--- DATA TO USE ---

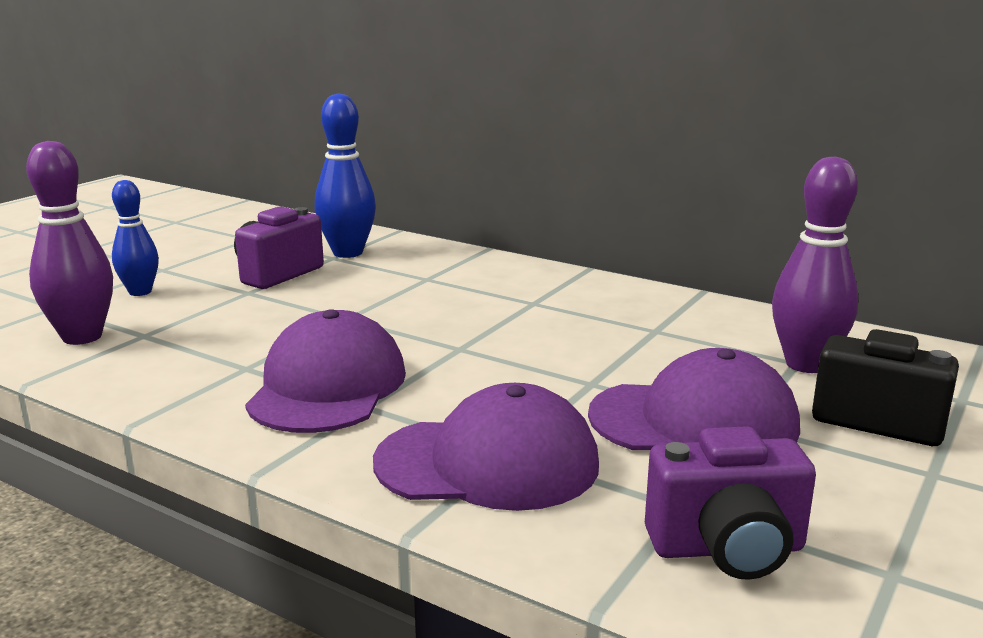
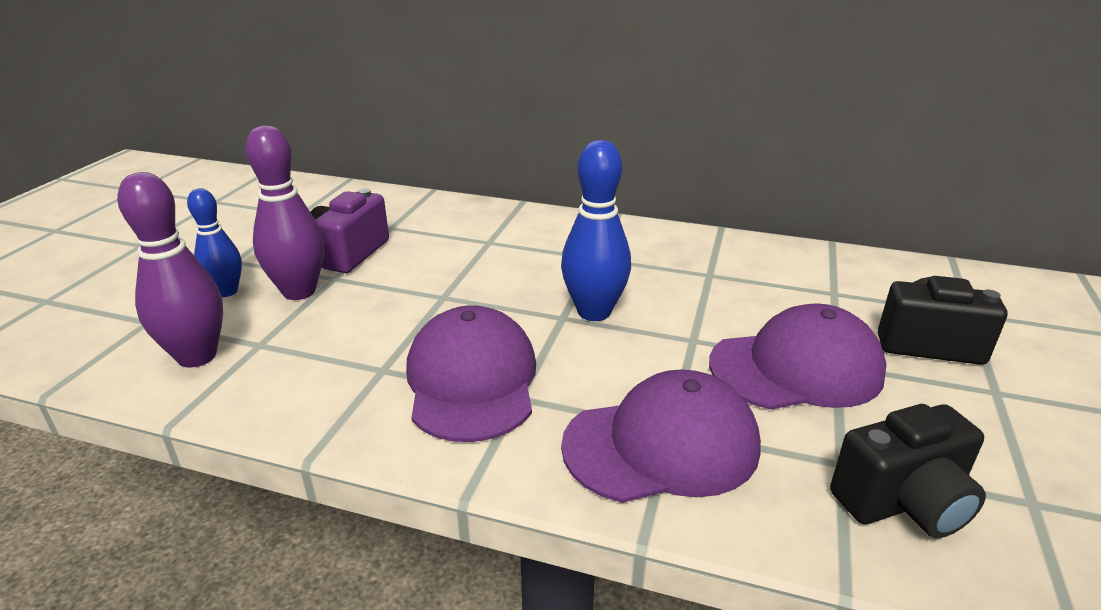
camera: 15 degrees left, 10 degrees up
(348, 253) = (401, 221): blue bowling pin -> blue bowling pin (594, 312)
(727, 549) = (903, 503): purple camera -> black camera
(806, 364) = (842, 294): purple bowling pin -> purple bowling pin (299, 291)

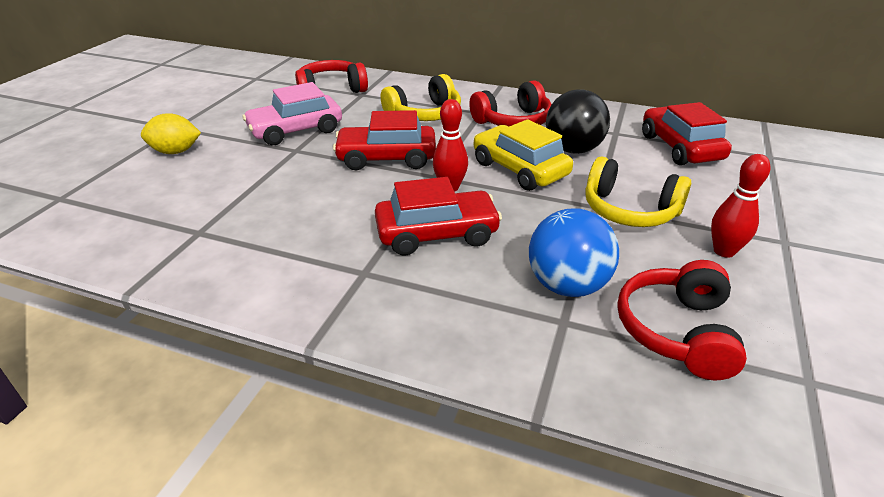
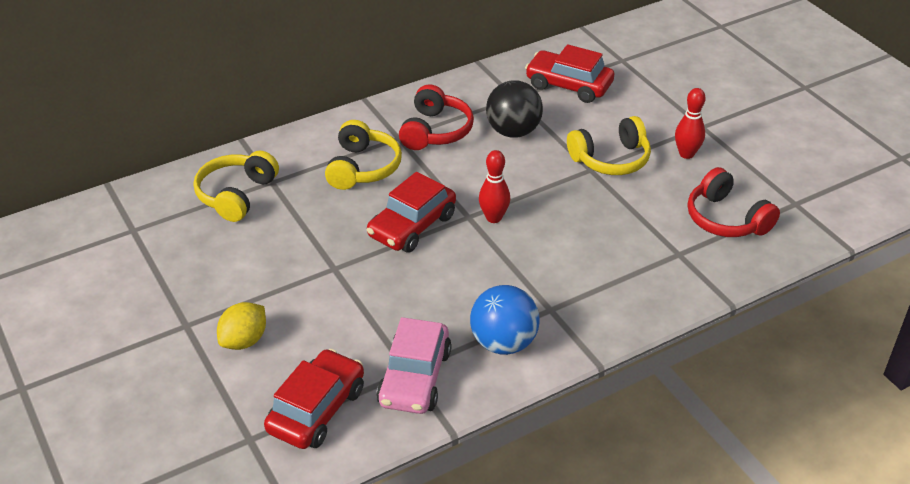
camera: 50 degrees left, 5 degrees up
(296, 130) = (296, 252): pink car -> pink car (414, 378)
(331, 90) = (236, 195): red headphones -> yellow headphones
(437, 234) = (543, 255): red car -> red car (317, 410)
(519, 169) = (508, 172): yellow car -> none
(567, 285) = (652, 233): blue ball -> blue ball (503, 343)

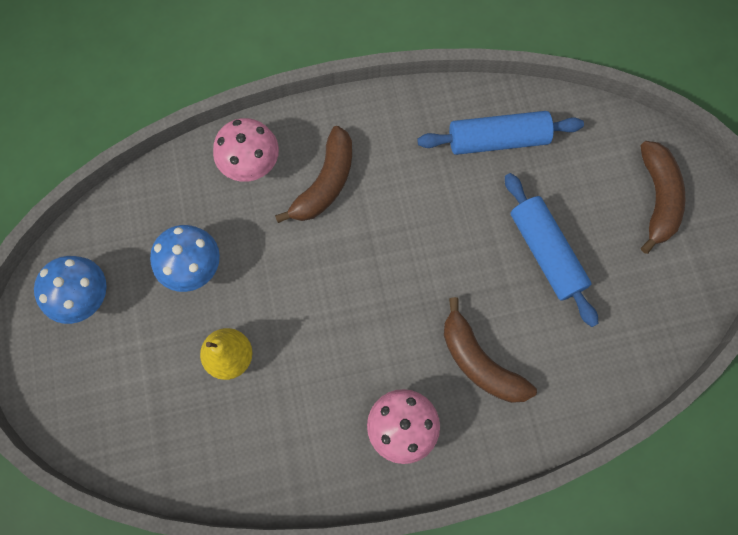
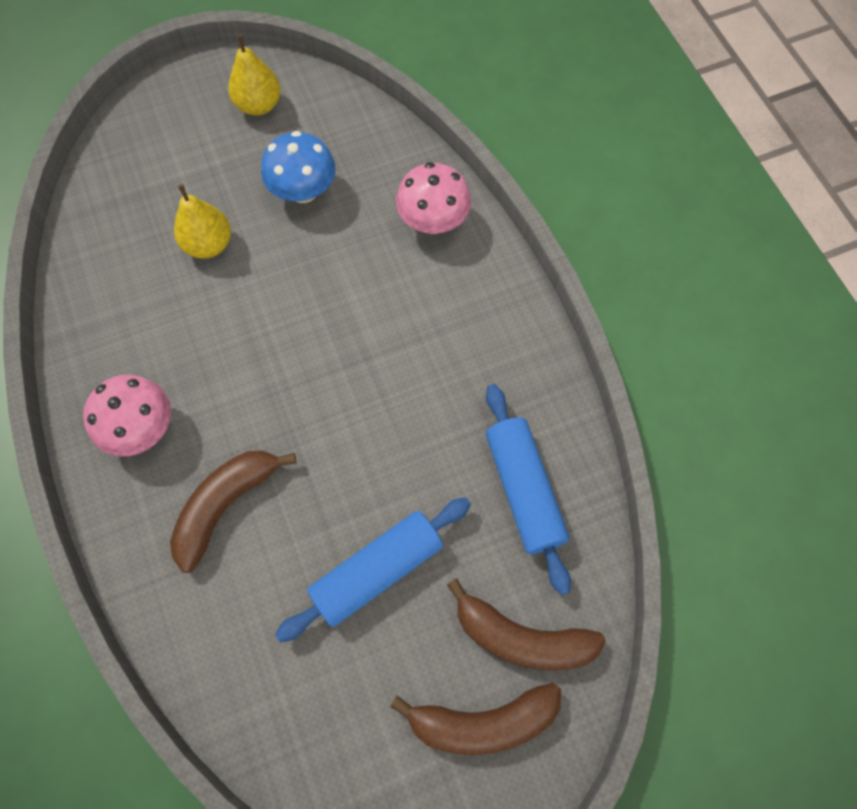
camera: 80 degrees right, 5 degrees down
(84, 297) = (259, 105): blue mushroom -> yellow pear
(325, 183) = (424, 300): brown banana -> brown banana (521, 637)

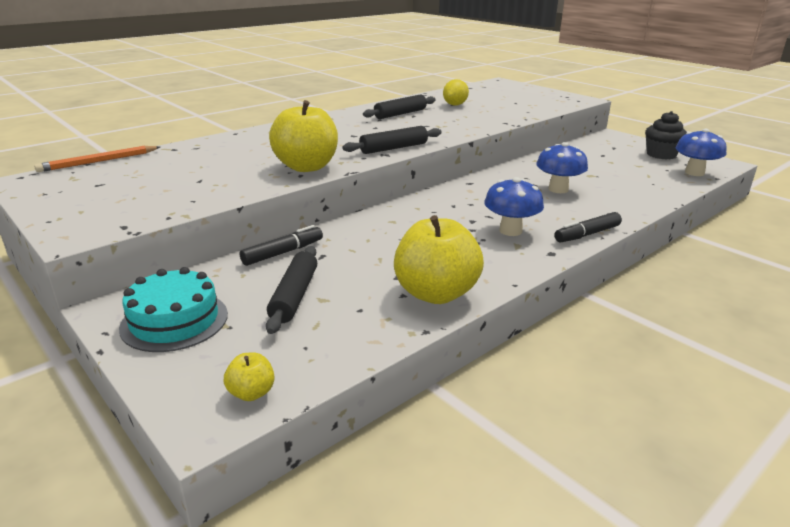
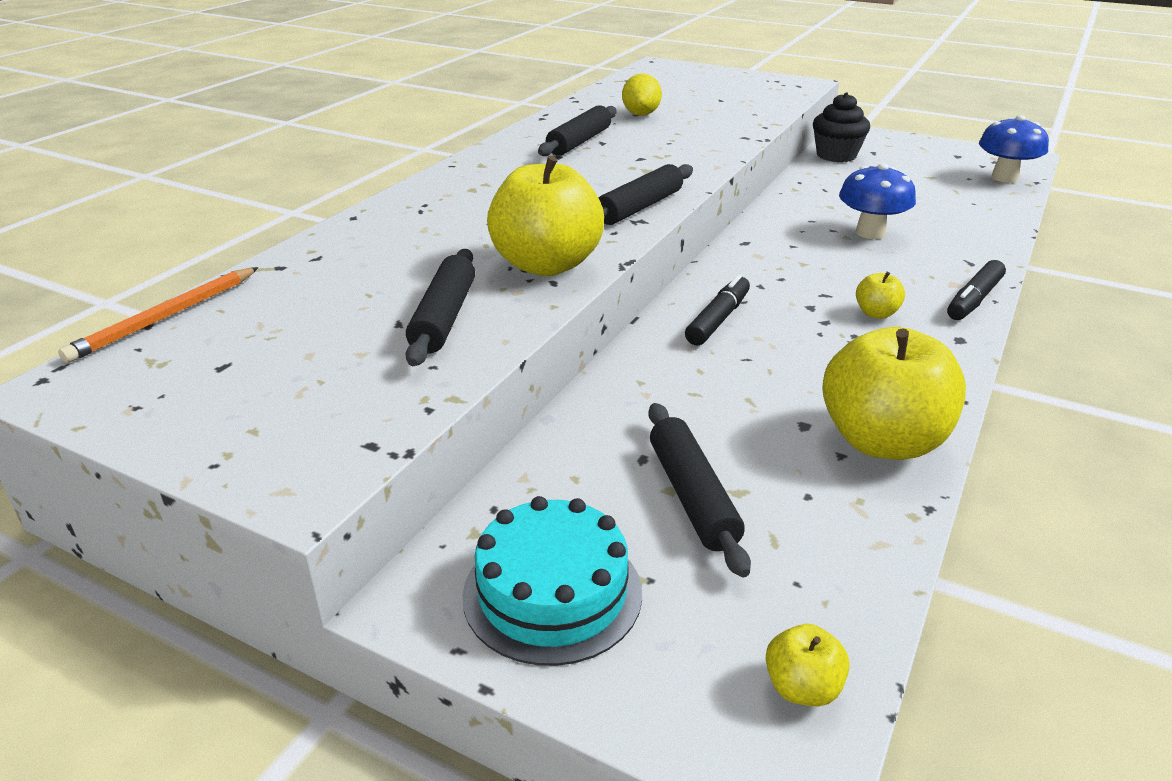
camera: 20 degrees left, 5 degrees up
(224, 181) = (443, 318): none -> black rolling pin
(283, 253) = (598, 422): black marker -> black marker (718, 319)
(510, 231) = (876, 313): blue mushroom -> yellow apple
(661, 155) = (940, 155): black cupcake -> black cupcake (836, 155)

---

Read the listing. Report every line that includes the word "purple".

(727, 549) = (903, 503): purple camera -> black camera
(806, 364) = (842, 294): purple bowling pin -> purple bowling pin (299, 291)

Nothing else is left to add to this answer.